[[ Records for processing, beginning ]]
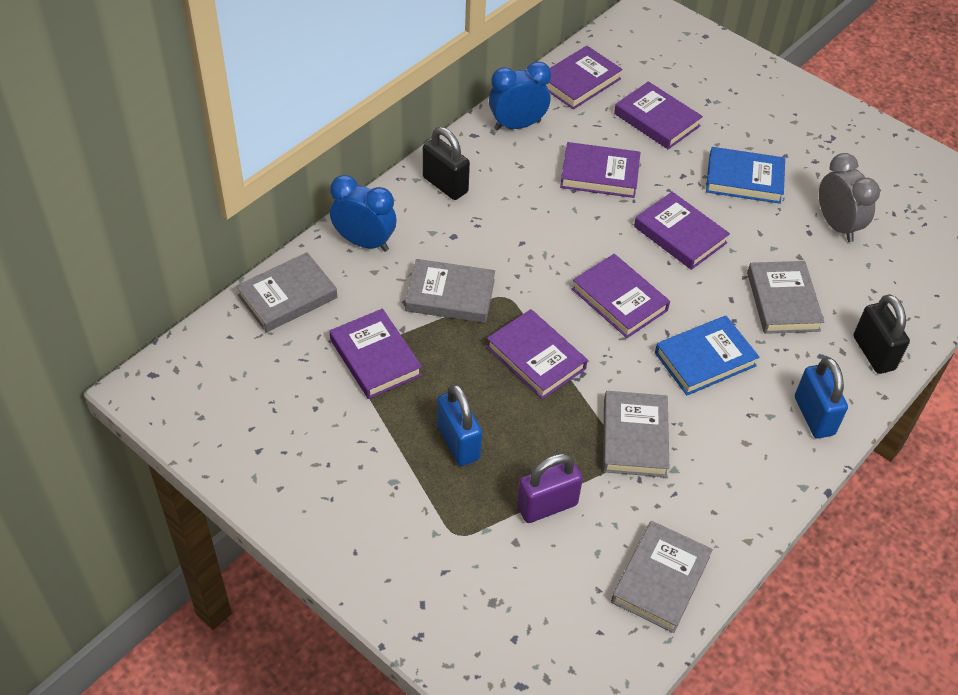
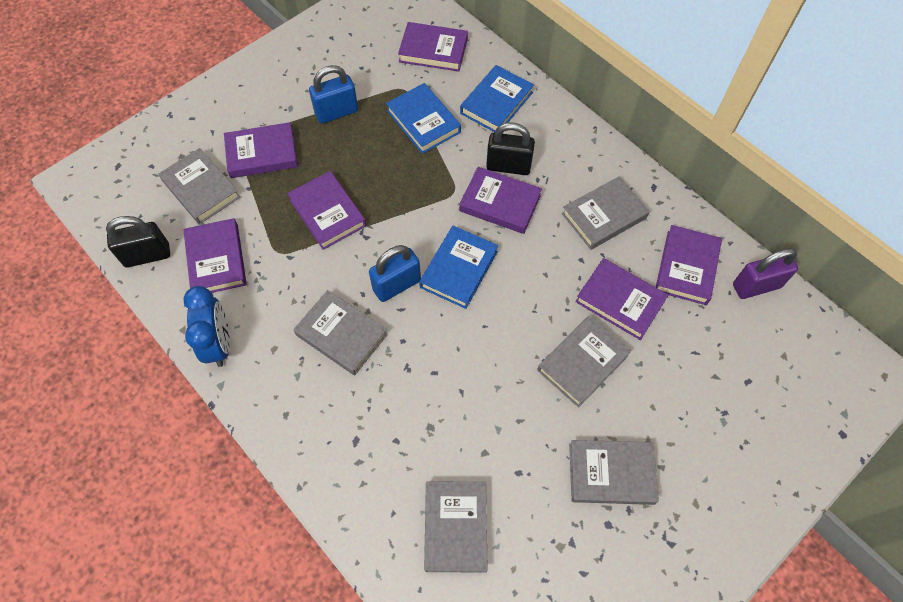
blue book: 2 -> 3
blue clock: 2 -> 1
grey book: 5 -> 6
grey clock: 1 -> 0

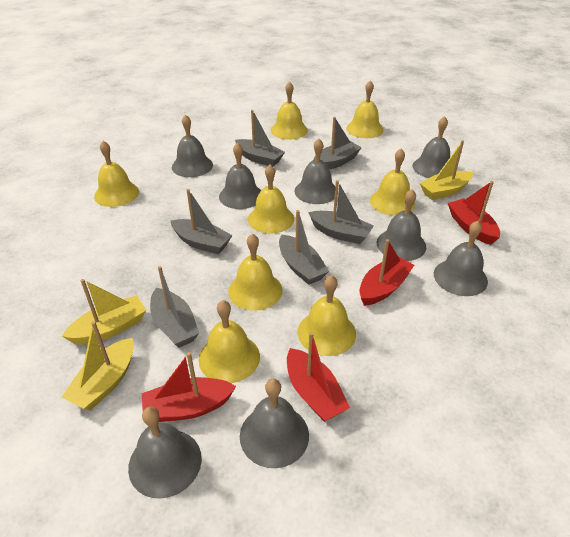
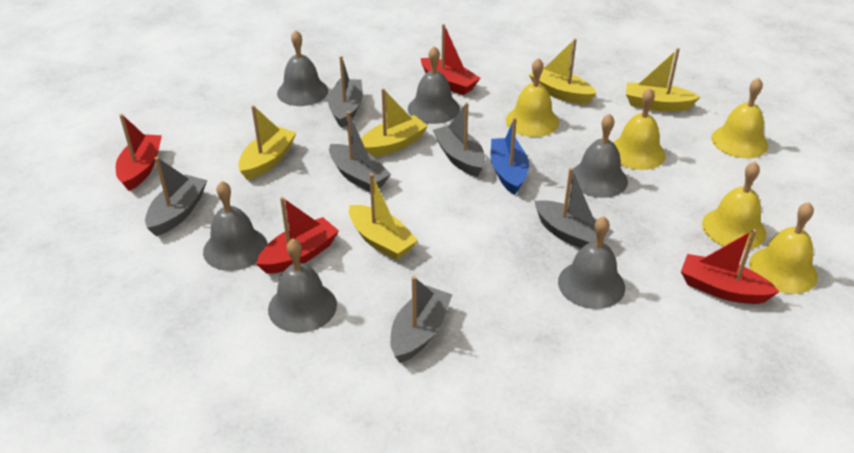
blue boat: 0 -> 1
grey bell: 8 -> 6
yellow bell: 8 -> 5
yellow boat: 3 -> 5

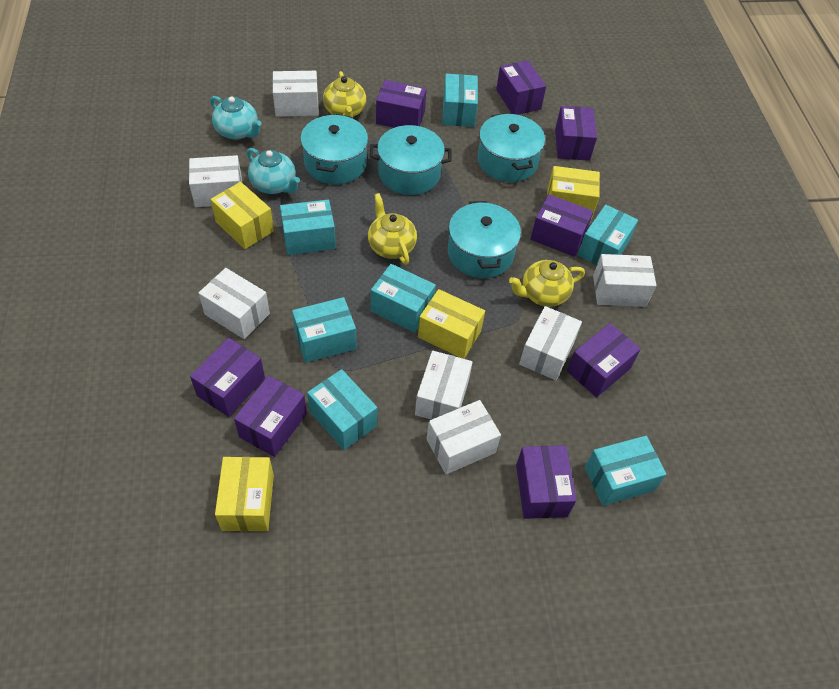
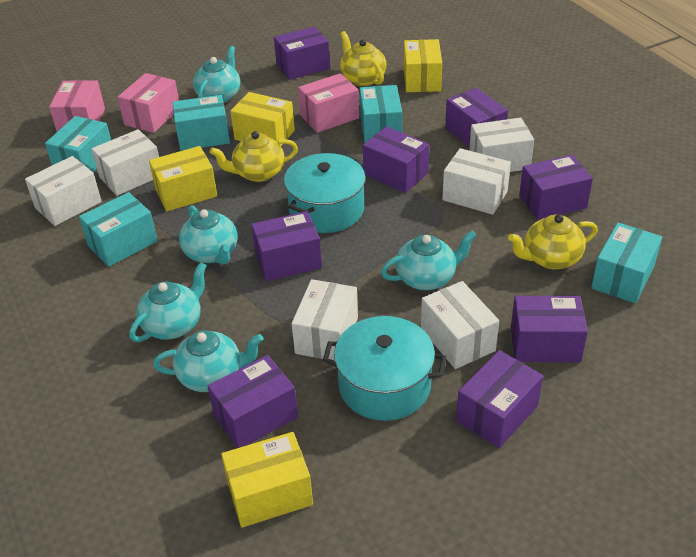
pink box: 0 -> 3
turquoise box: 7 -> 5
turquoise pot: 4 -> 2
turquoise teapot: 2 -> 5
white box: 7 -> 6

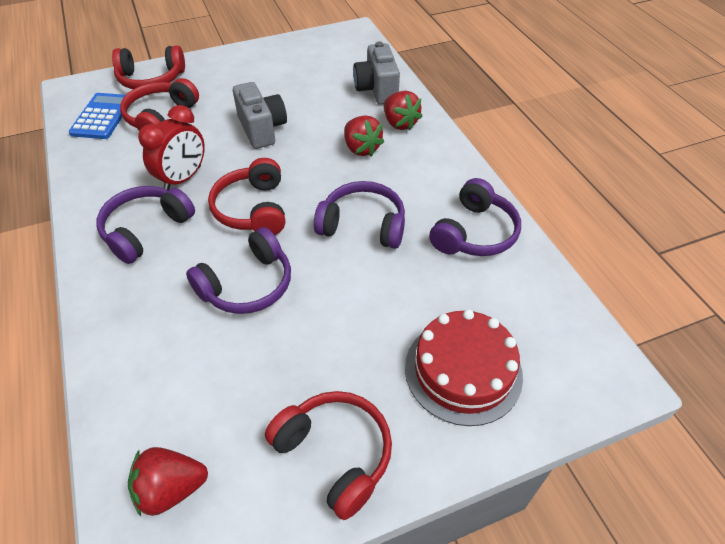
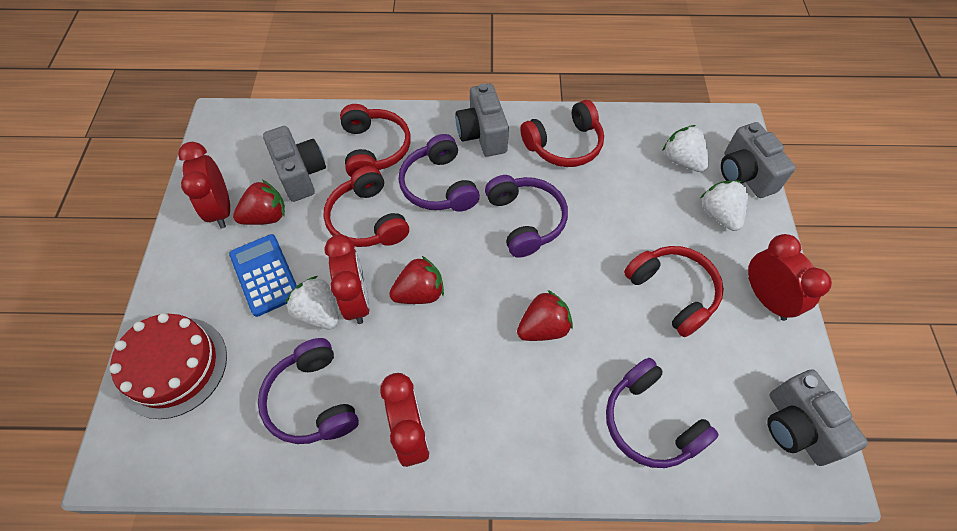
grey camera: 2 -> 4
red clock: 1 -> 4
white strawberry: 0 -> 3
[[ Records for processing, end ]]
Prompt:
Pull out every line in the material above where "grey" occurs.

Task solution:
grey book: 5 -> 6
grey clock: 1 -> 0
grey bell: 8 -> 6
grey camera: 2 -> 4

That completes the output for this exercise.